Segment Start: Given material
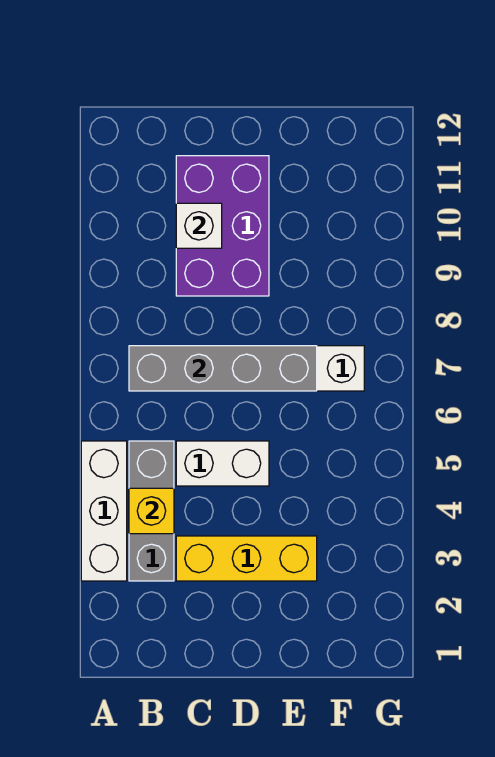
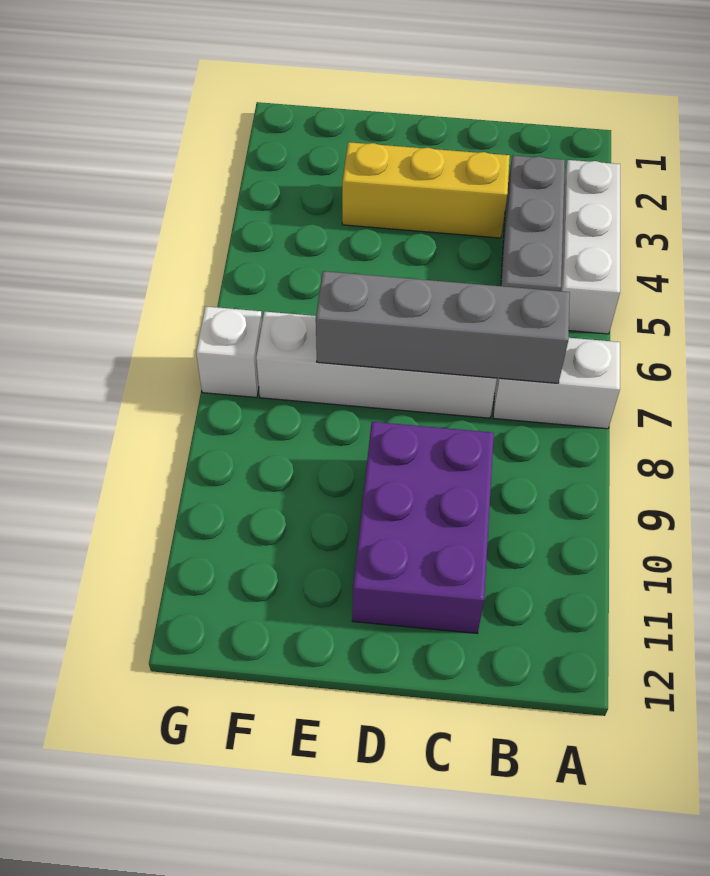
yellow brick B4 level 2 -> none
white brick C5:D5 level 1 -> white brick A7:B7 level 1
white brick C10 level 2 -> white brick G7 level 1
Segment End: Given material
→ **What you have to do**:
Only the line containing "white brick C5:D5" and the lines after it, up to and including the last line of the data, should appear in the answer, exactly as written.

→ **Written solution**:
white brick C5:D5 level 1 -> white brick A7:B7 level 1
white brick C10 level 2 -> white brick G7 level 1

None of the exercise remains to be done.